*** Opening of TASK DATA ***

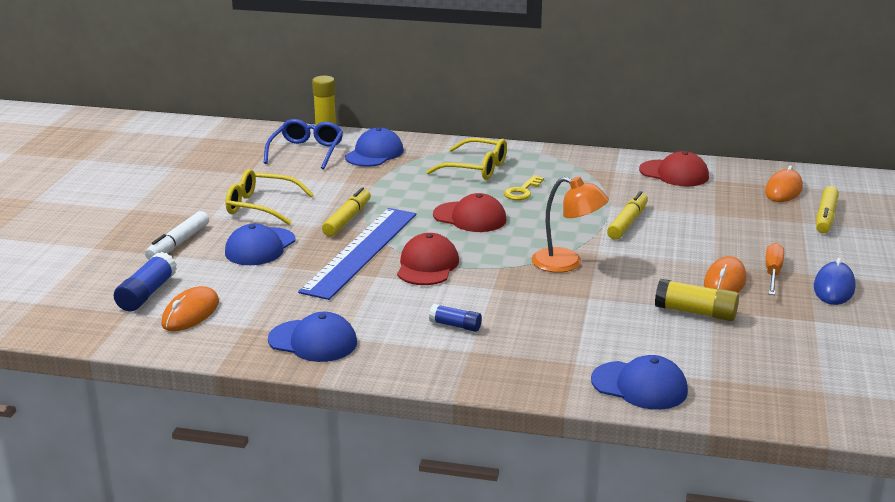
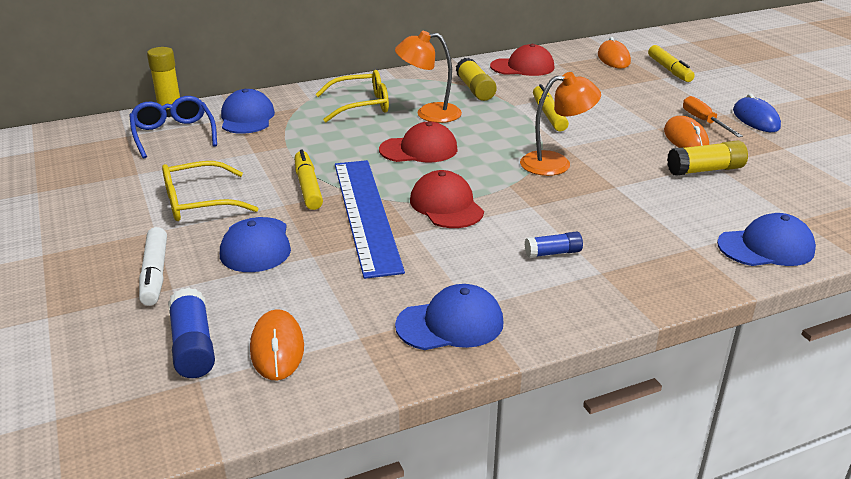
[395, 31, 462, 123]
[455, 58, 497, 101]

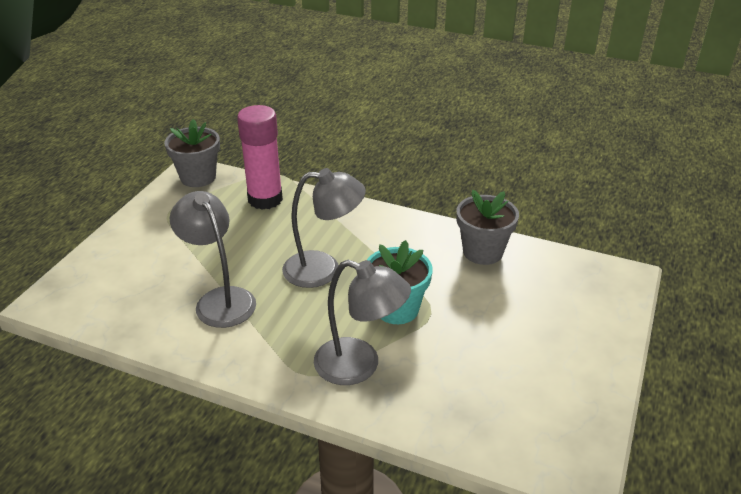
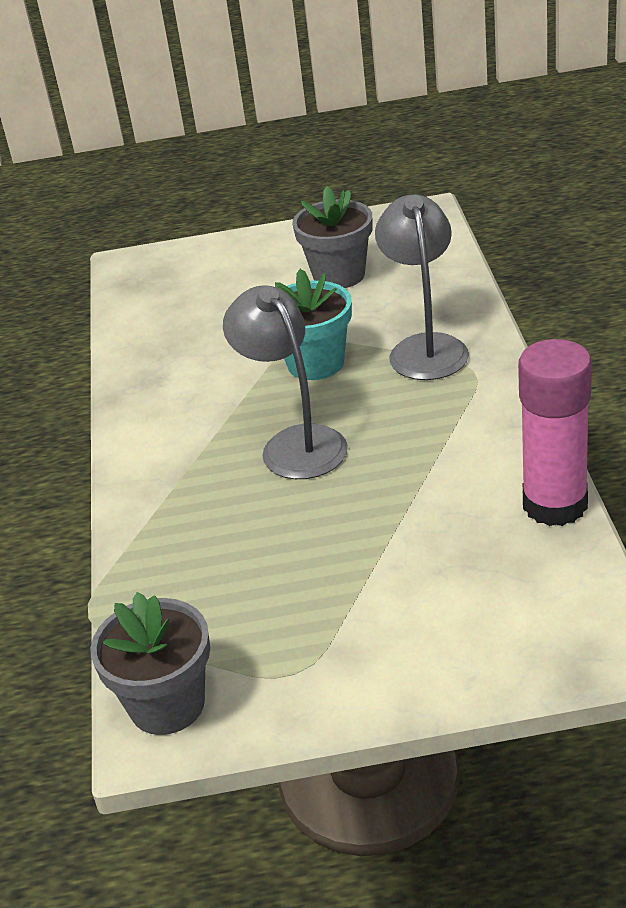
[518, 339, 592, 526]
[292, 186, 372, 288]
[170, 191, 256, 328] (first image)

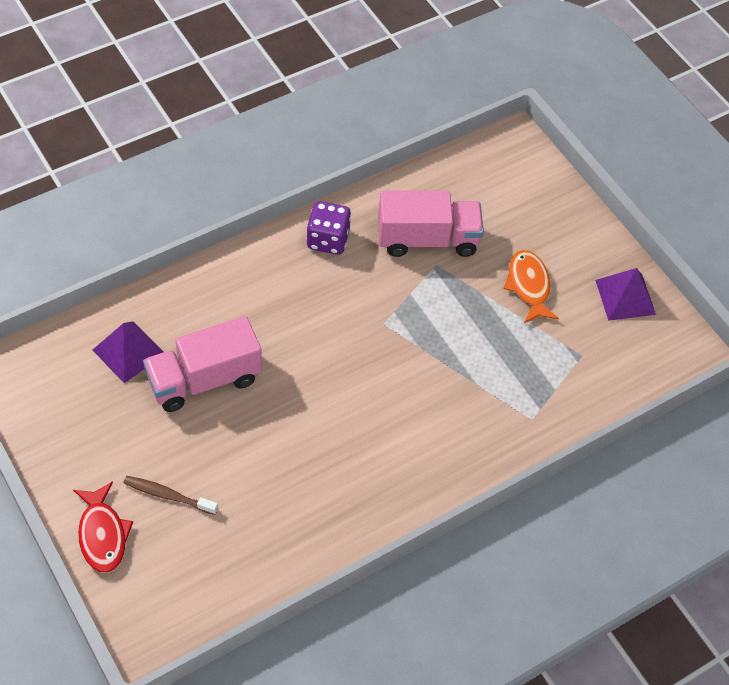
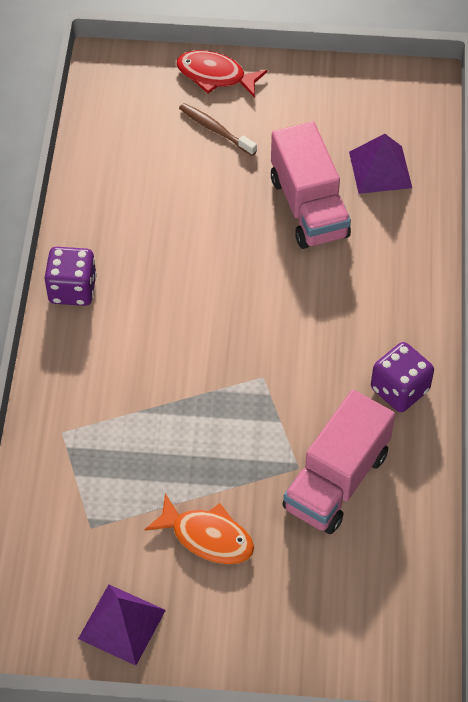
[271, 121, 351, 249]
[179, 103, 257, 156]
[44, 247, 97, 306]

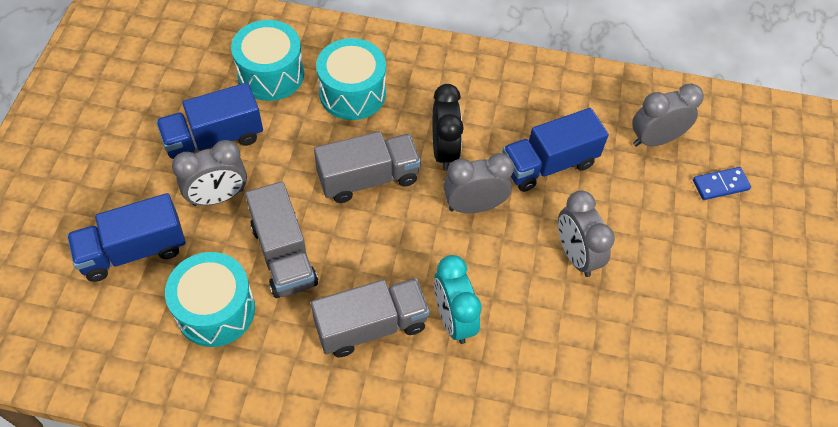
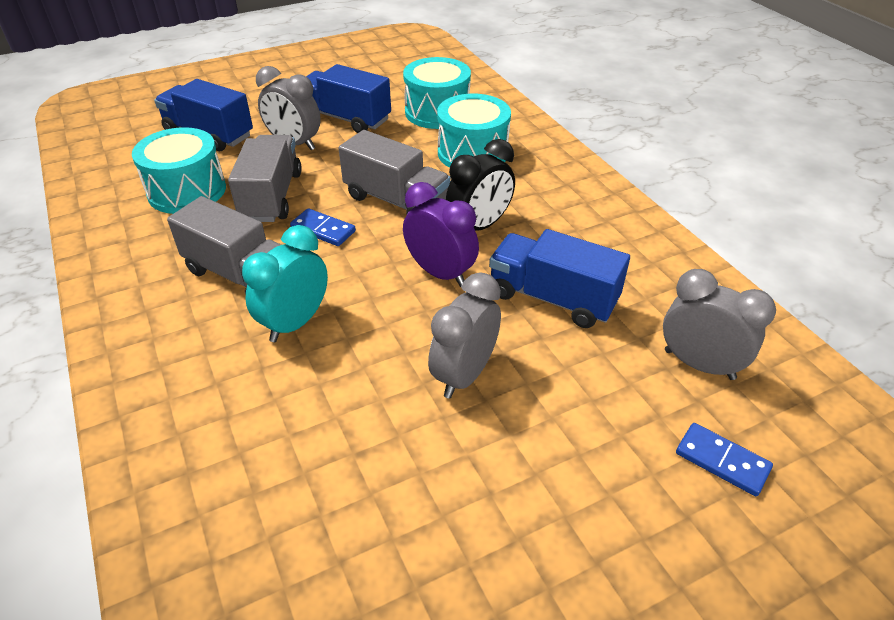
[403, 182, 479, 287]
[228, 135, 302, 222]
[290, 208, 356, 246]

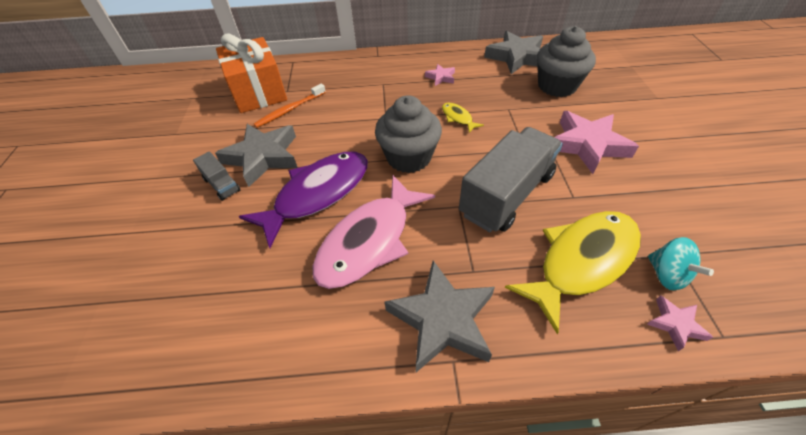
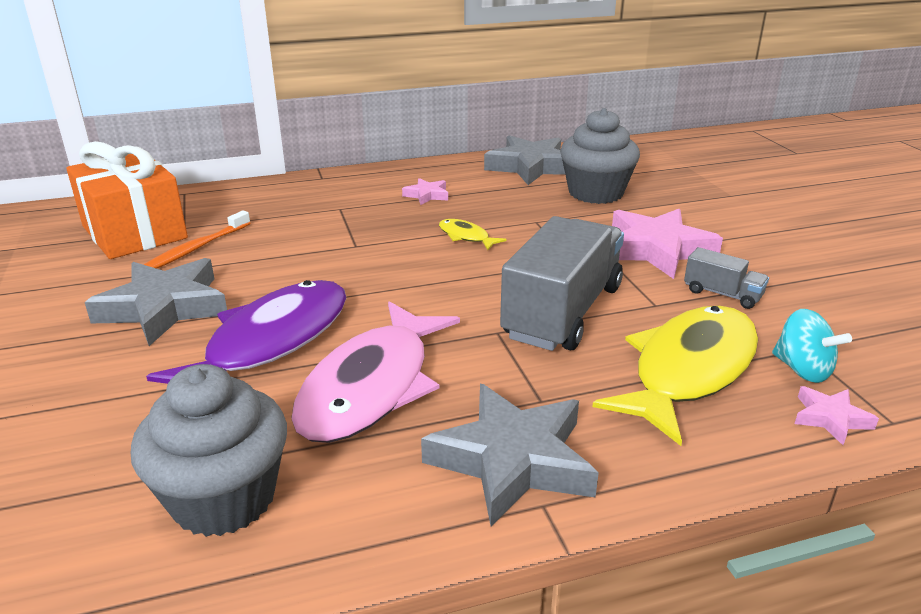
[131, 364, 287, 537]
[684, 247, 769, 309]

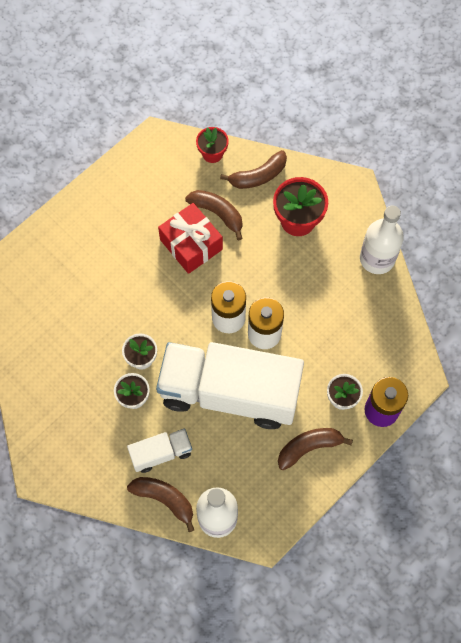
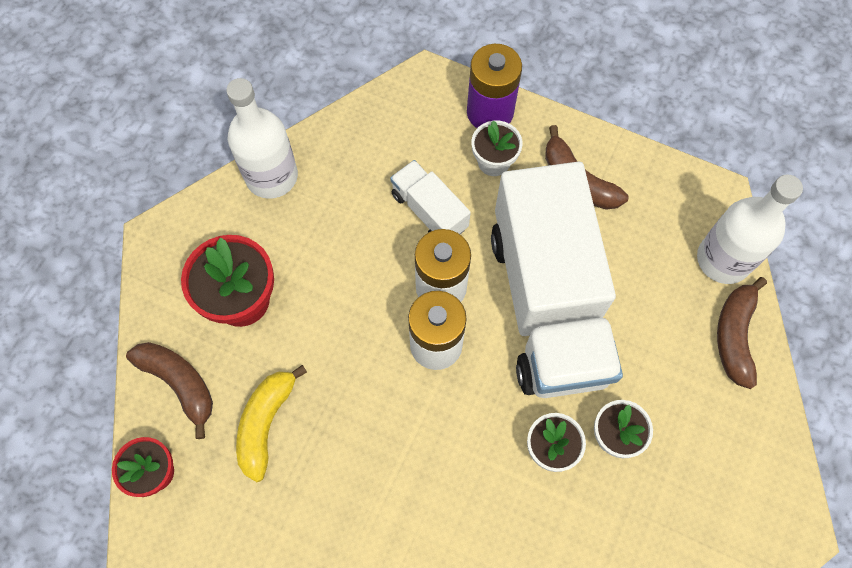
[236, 365, 307, 482]
[158, 203, 223, 274] (first image)
[390, 160, 471, 234]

*** Close of TASK DATA ***

**WORK ITEM**
Whenever a line of the entries contains the string "image", copy that line.

**OUTPUT FOR THIS TASK**
[170, 191, 256, 328] (first image)
[158, 203, 223, 274] (first image)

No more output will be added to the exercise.